#### What you should do
Repeat every record below exactly, but leave out any pictures.

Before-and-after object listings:
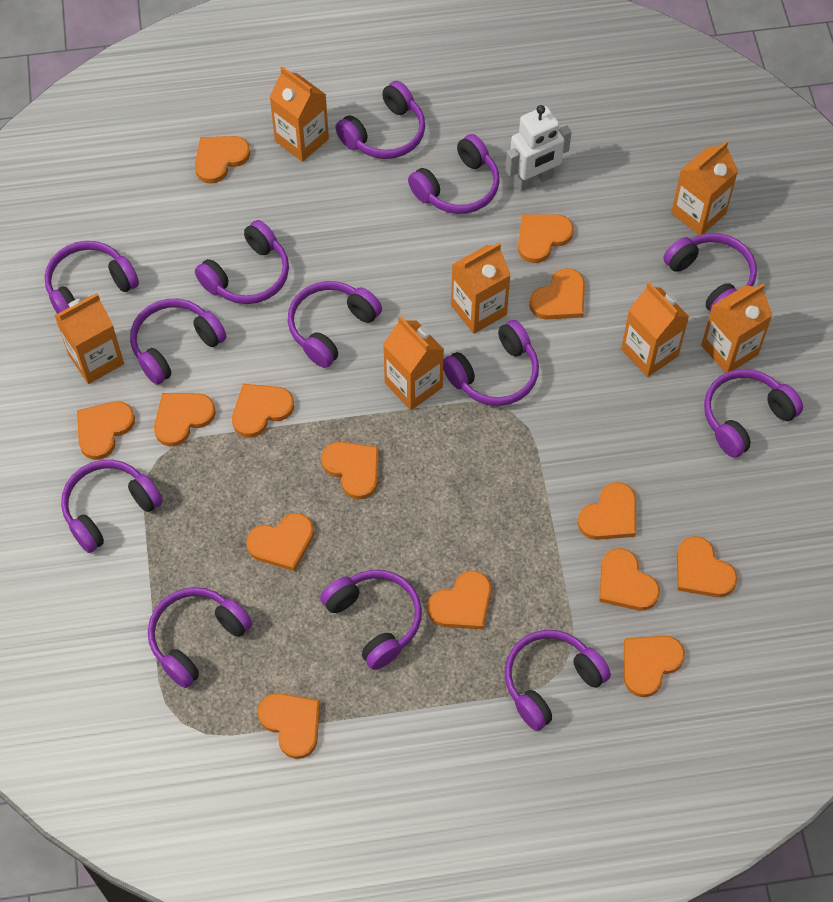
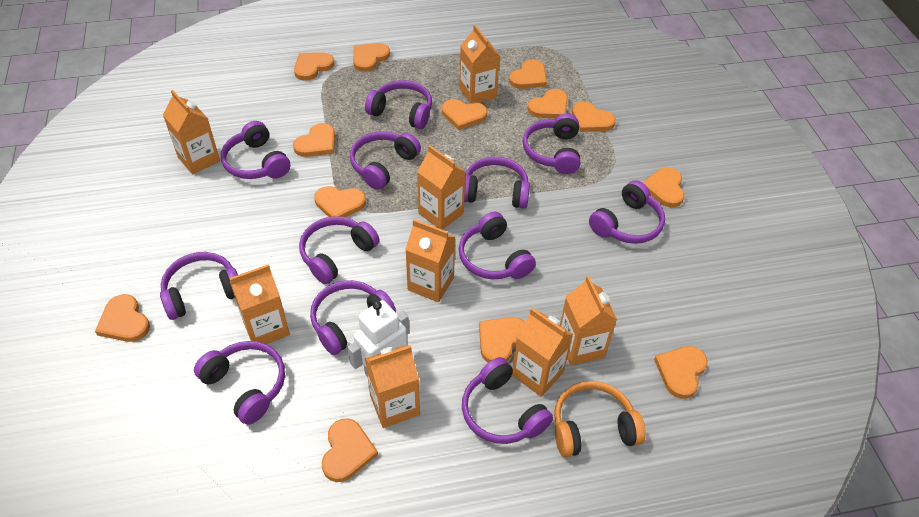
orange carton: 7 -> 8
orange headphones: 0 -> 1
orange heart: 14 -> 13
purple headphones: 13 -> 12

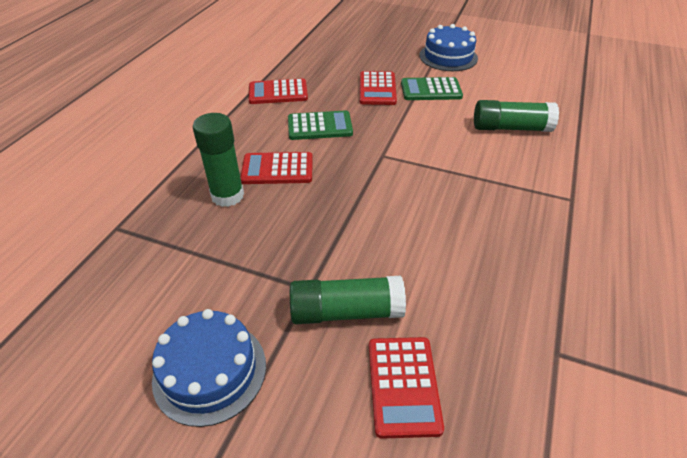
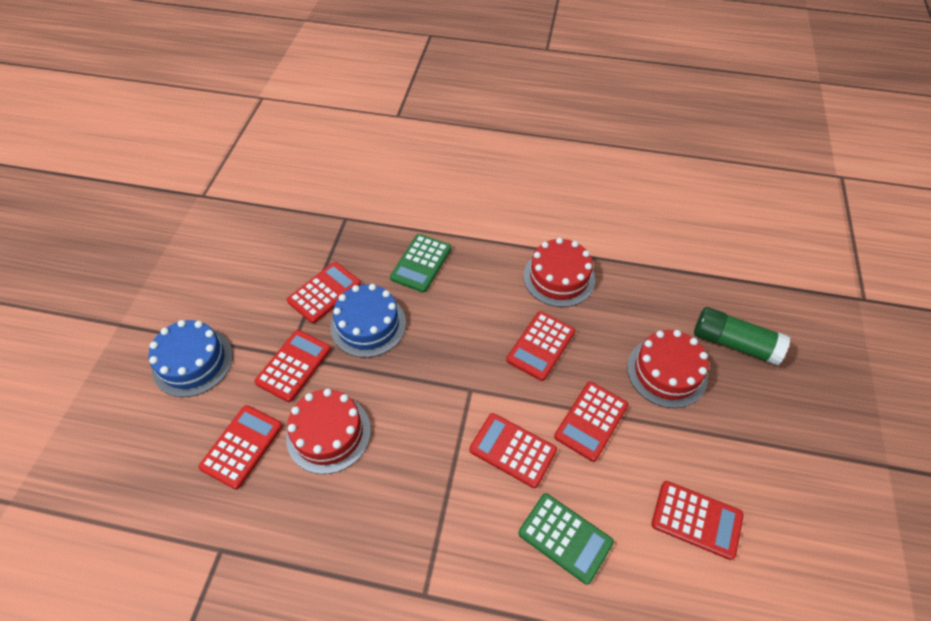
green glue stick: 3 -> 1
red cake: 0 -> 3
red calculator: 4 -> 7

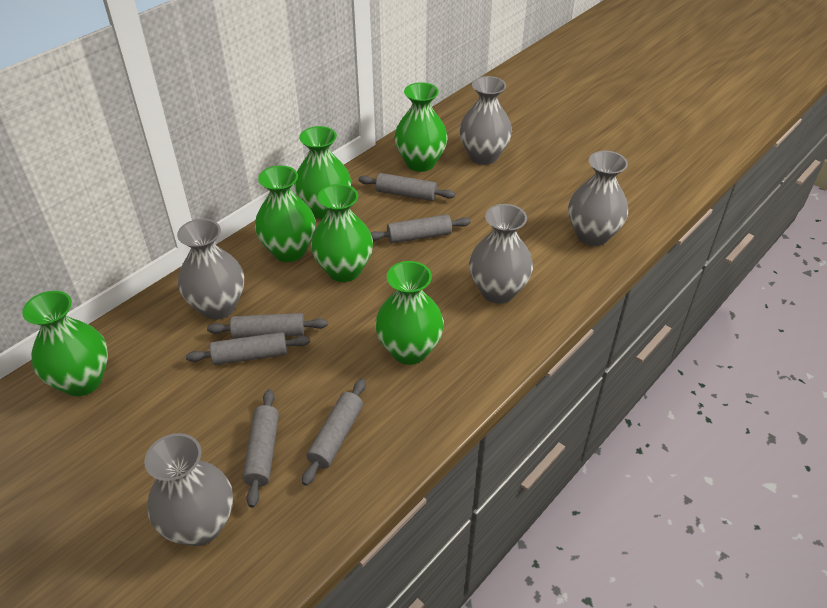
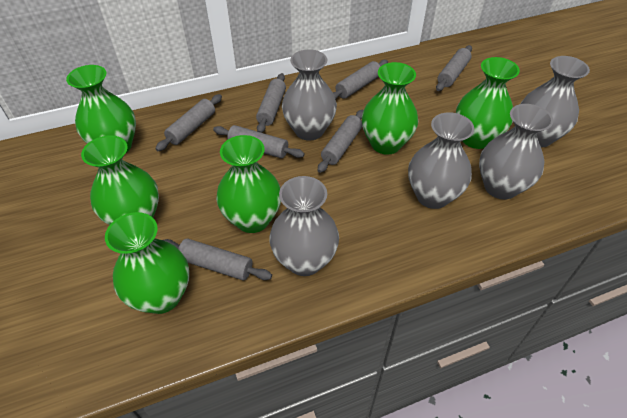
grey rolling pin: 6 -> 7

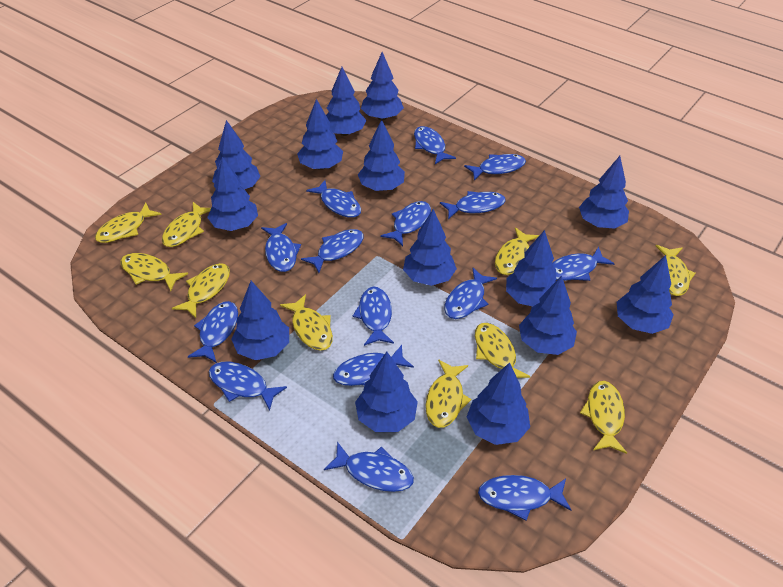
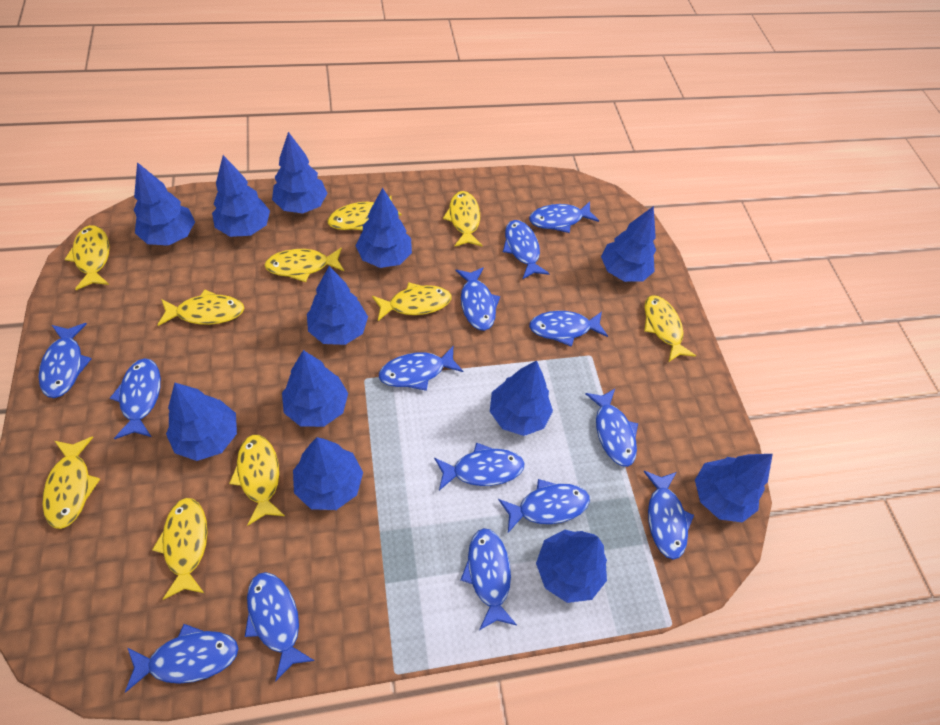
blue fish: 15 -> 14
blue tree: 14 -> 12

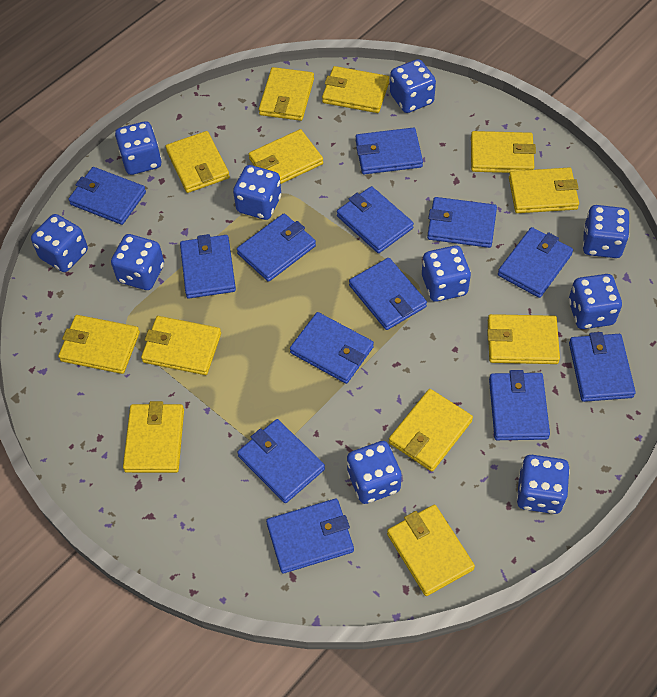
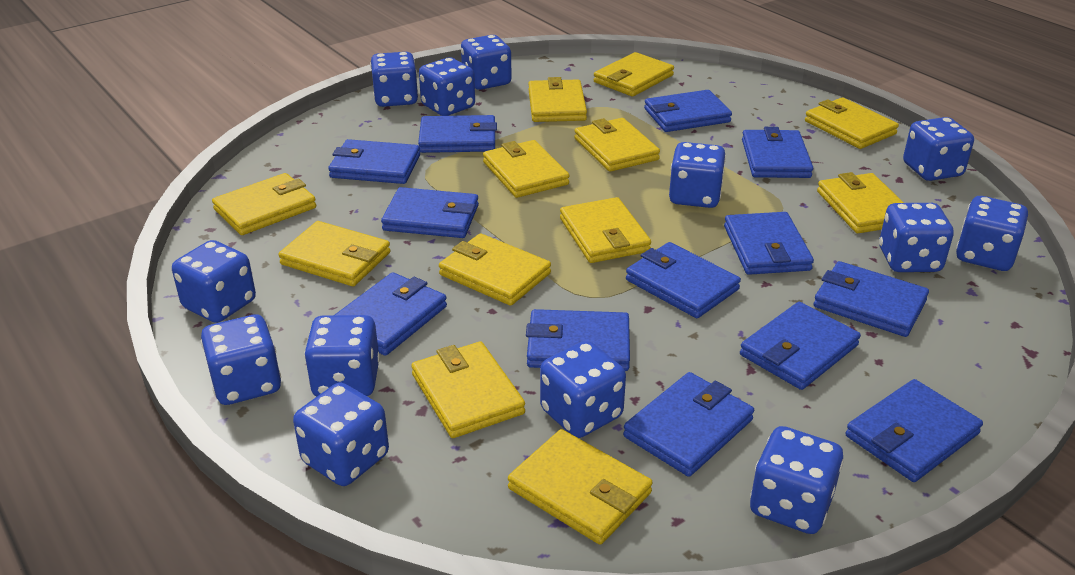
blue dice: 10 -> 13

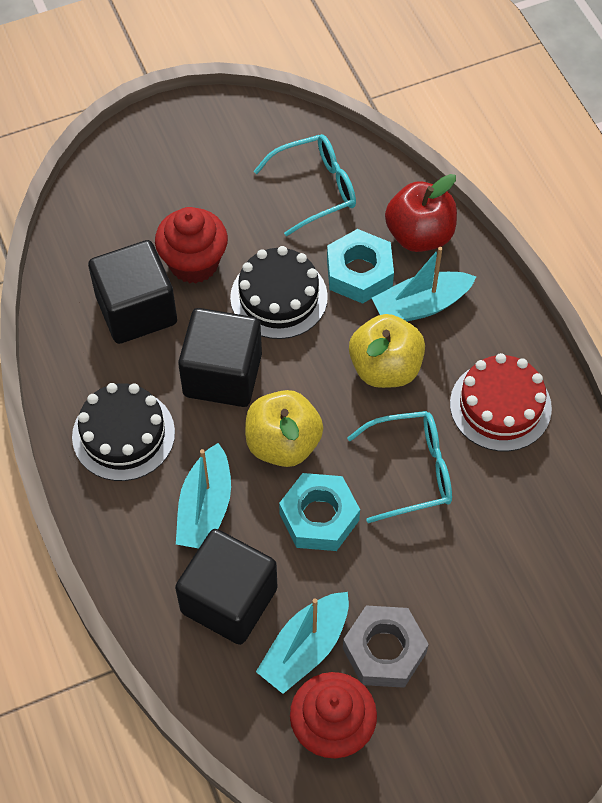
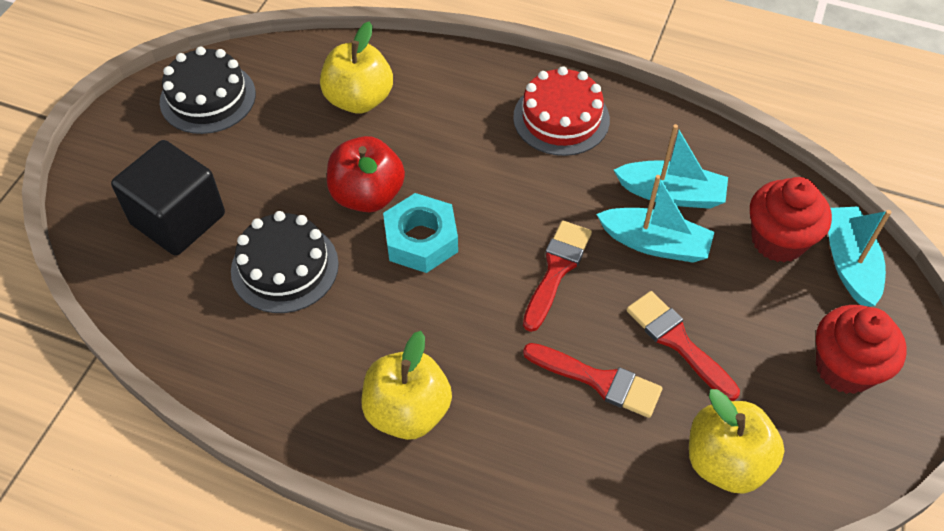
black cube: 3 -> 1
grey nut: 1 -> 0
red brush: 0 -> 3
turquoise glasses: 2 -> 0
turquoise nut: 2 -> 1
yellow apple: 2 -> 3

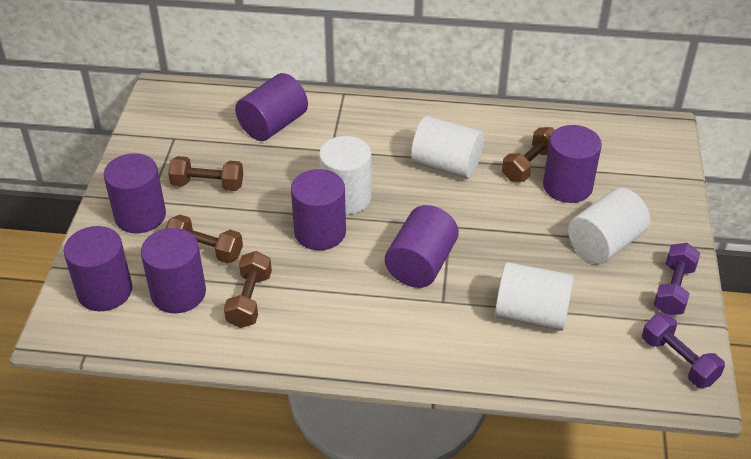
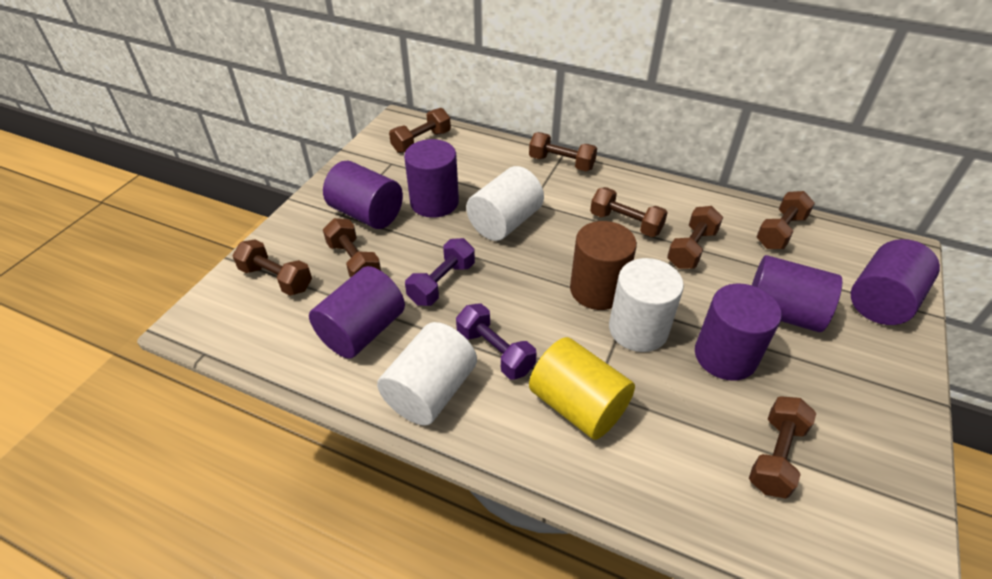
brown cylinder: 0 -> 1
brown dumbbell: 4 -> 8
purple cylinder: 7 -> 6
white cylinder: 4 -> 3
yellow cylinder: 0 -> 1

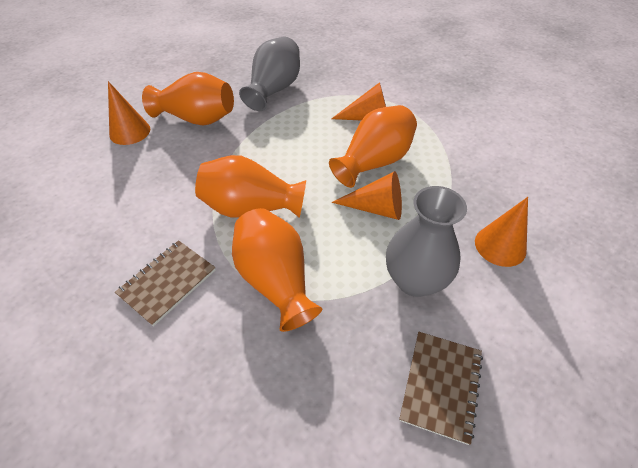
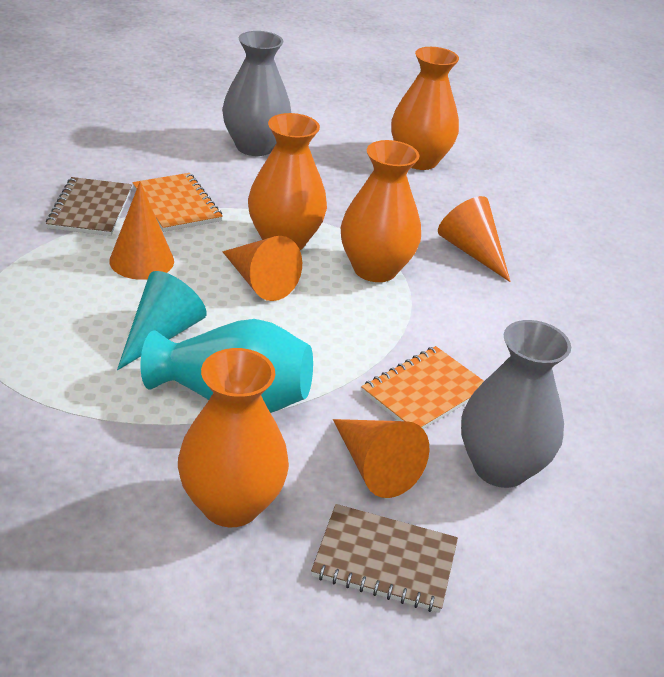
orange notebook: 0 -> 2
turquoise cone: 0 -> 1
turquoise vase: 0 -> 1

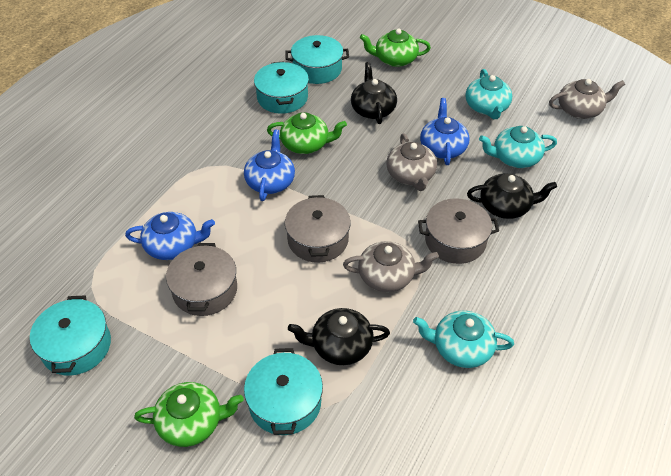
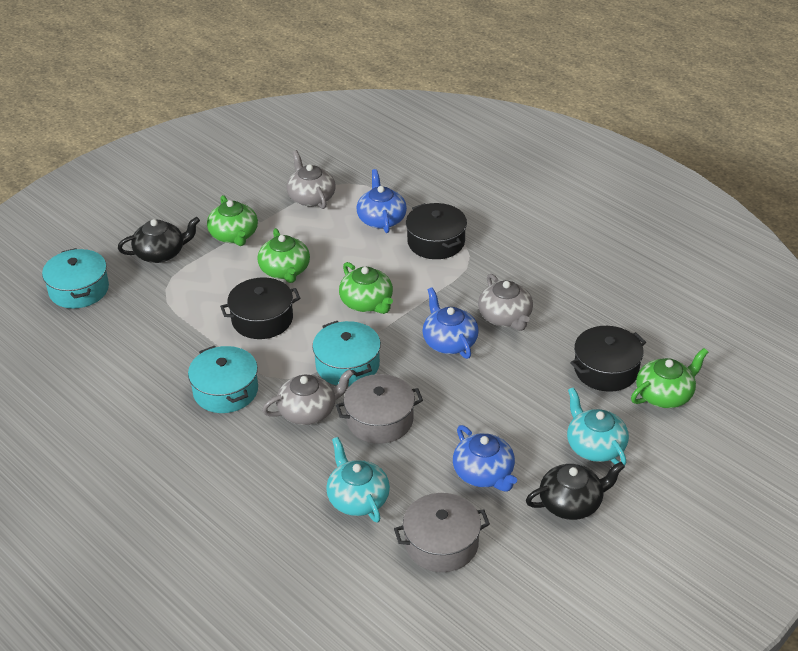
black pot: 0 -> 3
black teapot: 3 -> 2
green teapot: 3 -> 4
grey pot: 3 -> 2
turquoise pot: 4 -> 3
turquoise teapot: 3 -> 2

#### Completed exercise
orange carton: 7 -> 8
orange headphones: 0 -> 1
orange heart: 14 -> 13
purple headphones: 13 -> 12

green glue stick: 3 -> 1
red cake: 0 -> 3
red calculator: 4 -> 7

grey rolling pin: 6 -> 7

blue fish: 15 -> 14
blue tree: 14 -> 12

blue dice: 10 -> 13

black cube: 3 -> 1
grey nut: 1 -> 0
red brush: 0 -> 3
turquoise glasses: 2 -> 0
turquoise nut: 2 -> 1
yellow apple: 2 -> 3

brown cylinder: 0 -> 1
brown dumbbell: 4 -> 8
purple cylinder: 7 -> 6
white cylinder: 4 -> 3
yellow cylinder: 0 -> 1

orange notebook: 0 -> 2
turquoise cone: 0 -> 1
turquoise vase: 0 -> 1

black pot: 0 -> 3
black teapot: 3 -> 2
green teapot: 3 -> 4
grey pot: 3 -> 2
turquoise pot: 4 -> 3
turquoise teapot: 3 -> 2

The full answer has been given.